━━ Given information

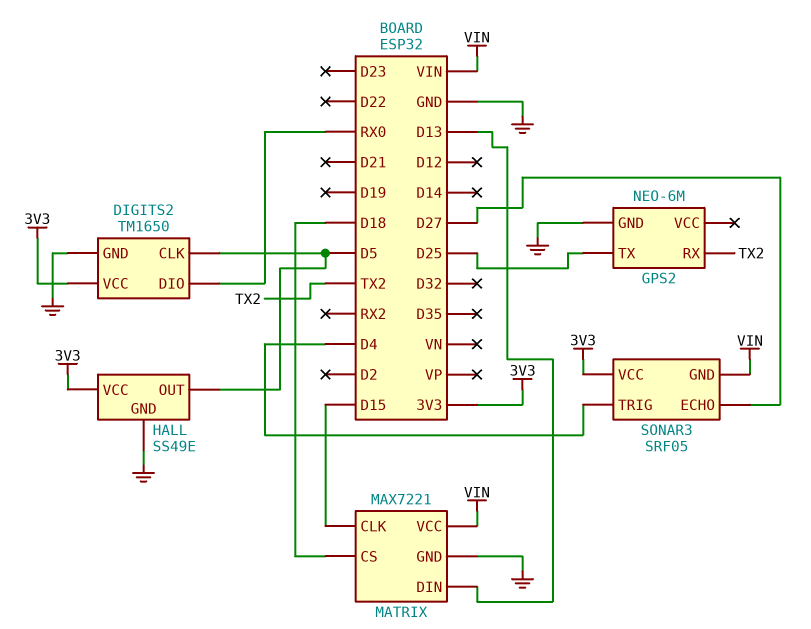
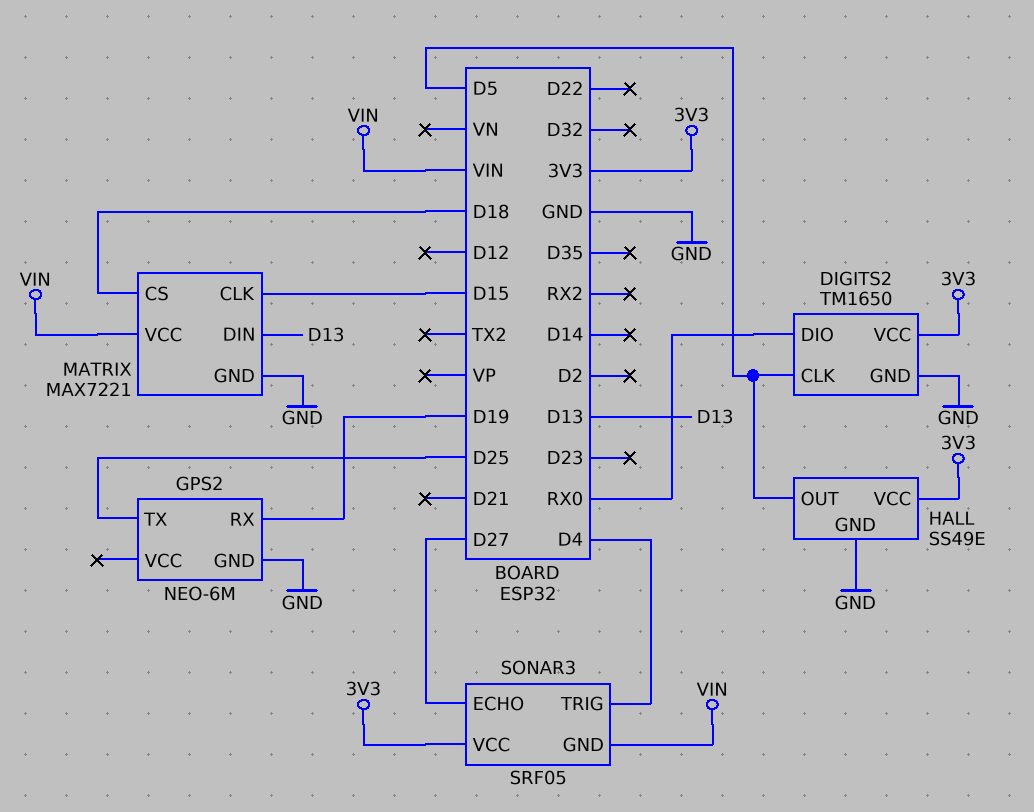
GPS2 pin RX: TX2 -> D19

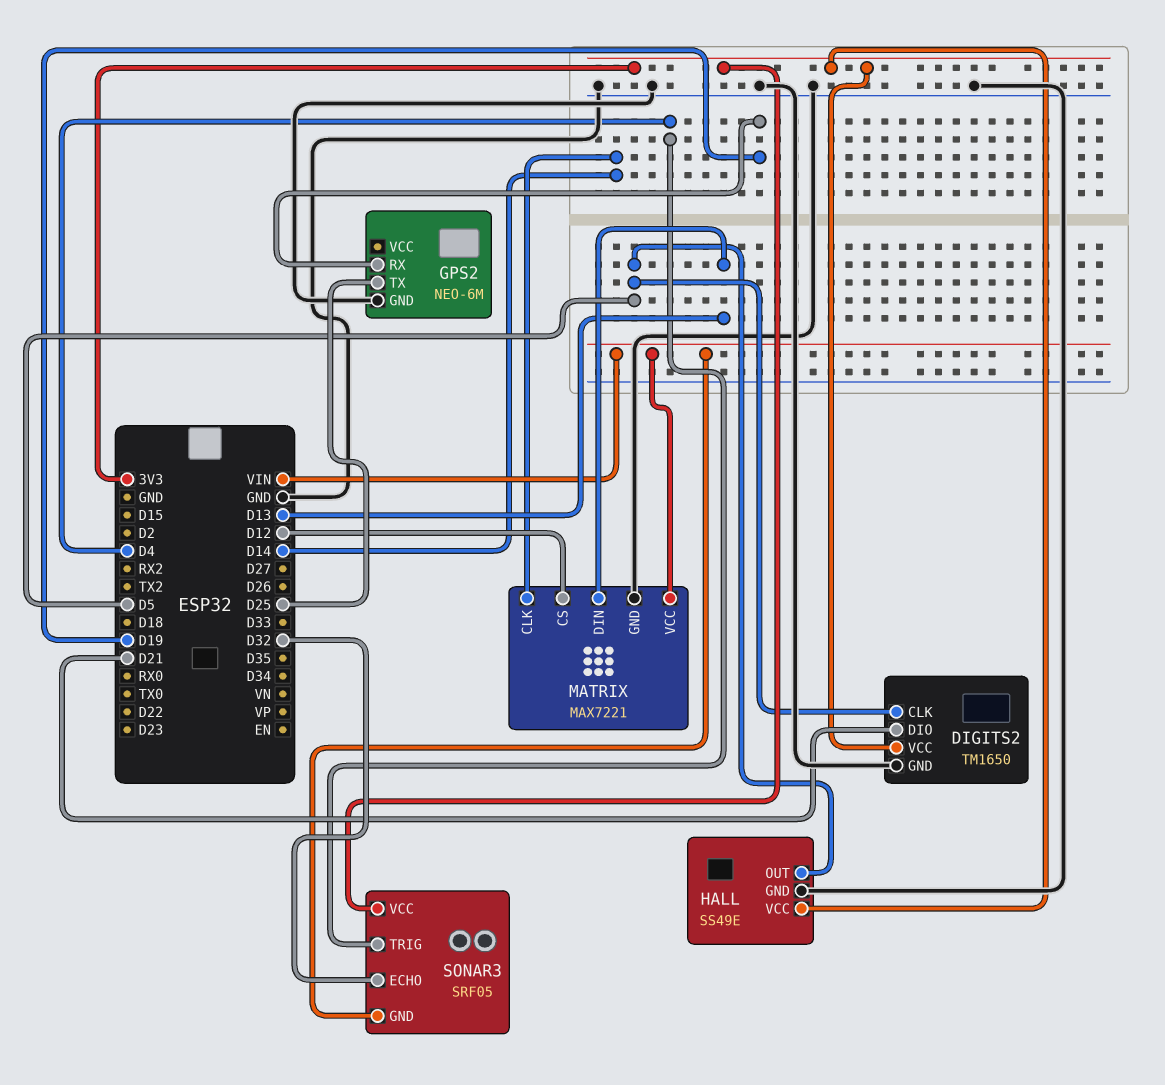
DIGITS2 pin DIO: RX0 -> D21
MATRIX pin CLK: D15 -> D14
MATRIX pin CS: D18 -> D12
SONAR3 pin ECHO: D27 -> D32

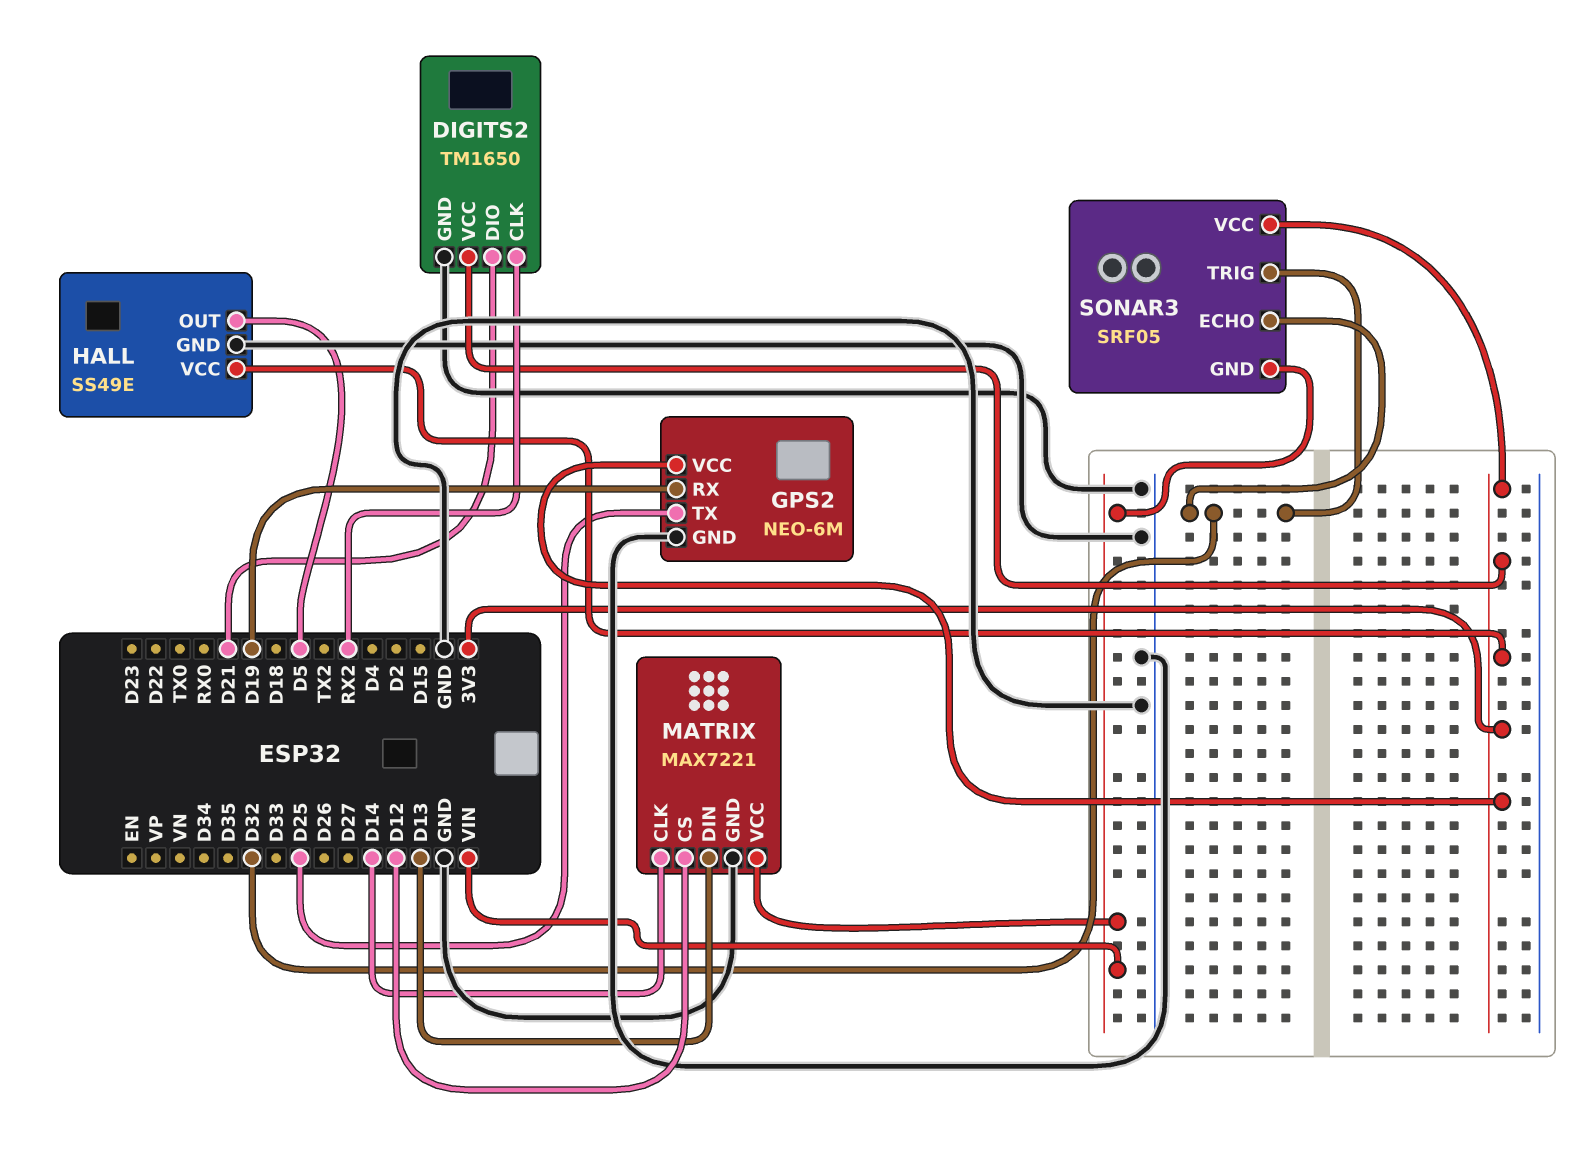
DIGITS2 pin CLK: D5 -> RX2
GPS2 pin VCC: none -> 3V3
SONAR3 pin TRIG: D4 -> D32

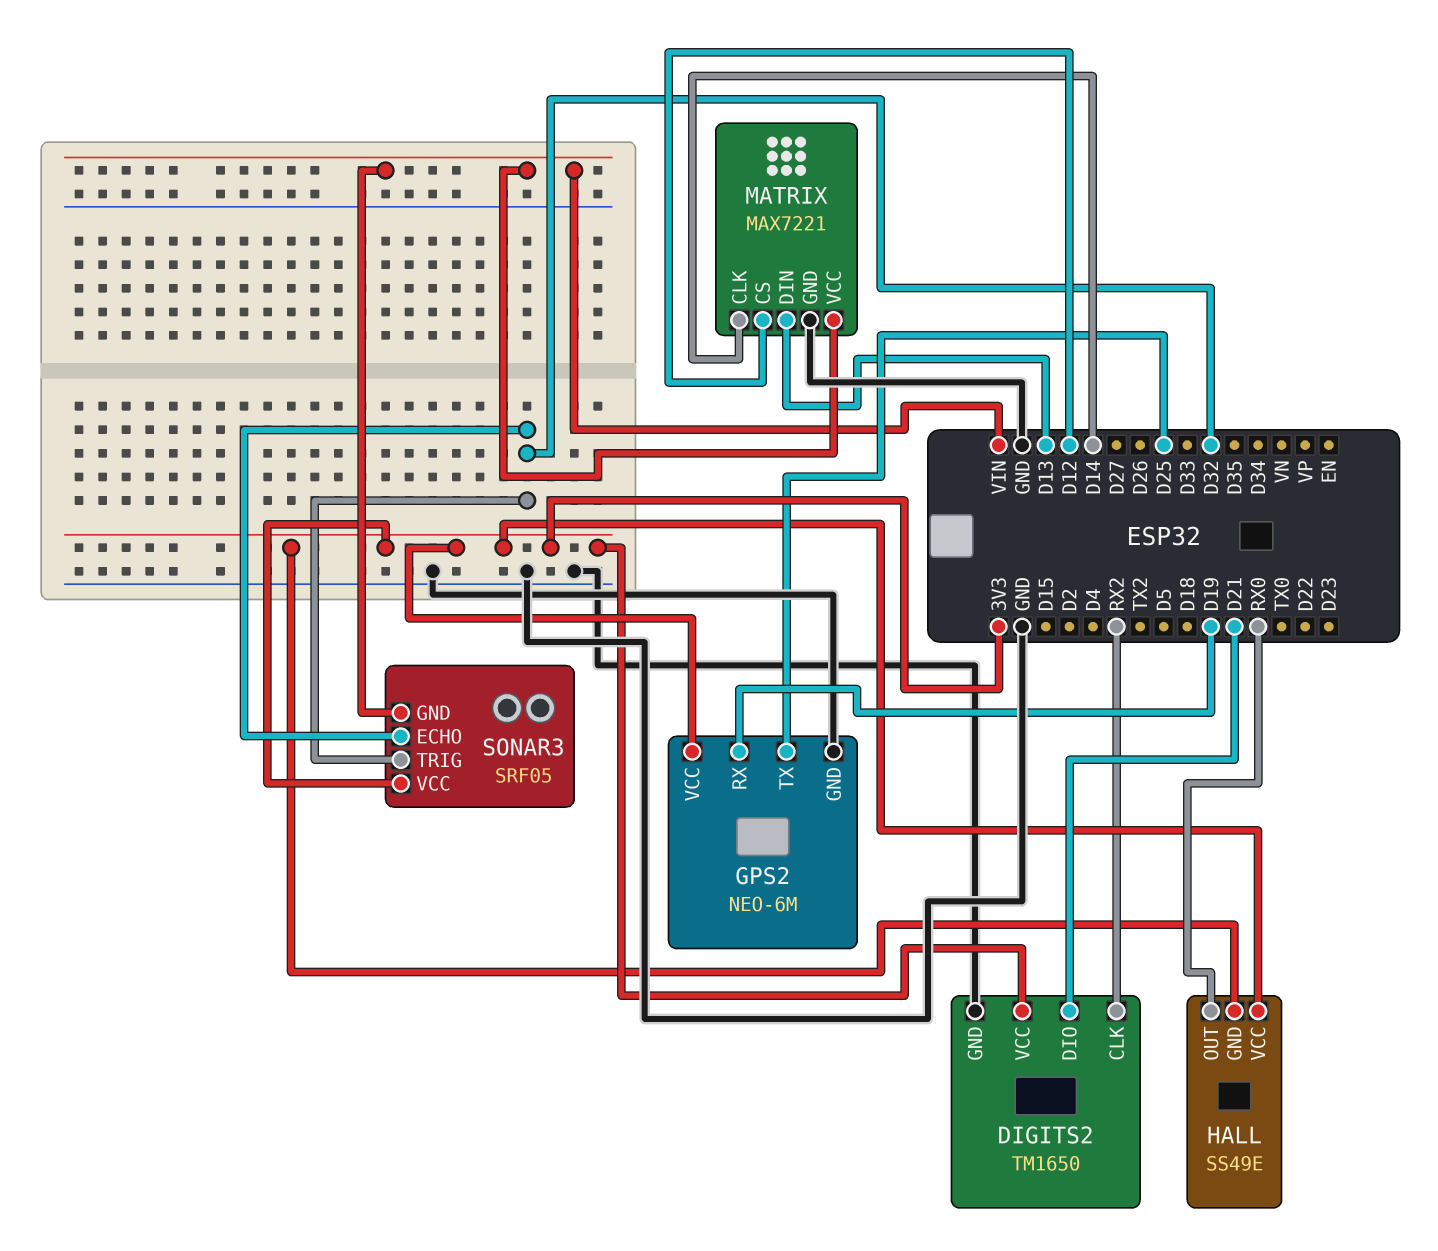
HALL pin GND: GND -> 3V3
HALL pin OUT: D5 -> RX0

━━━━

:: Problem to solve ::
Reproduce every line above word for word; no images.

:: Expected answer ::
GPS2 pin RX: TX2 -> D19

DIGITS2 pin DIO: RX0 -> D21
MATRIX pin CLK: D15 -> D14
MATRIX pin CS: D18 -> D12
SONAR3 pin ECHO: D27 -> D32

DIGITS2 pin CLK: D5 -> RX2
GPS2 pin VCC: none -> 3V3
SONAR3 pin TRIG: D4 -> D32

HALL pin GND: GND -> 3V3
HALL pin OUT: D5 -> RX0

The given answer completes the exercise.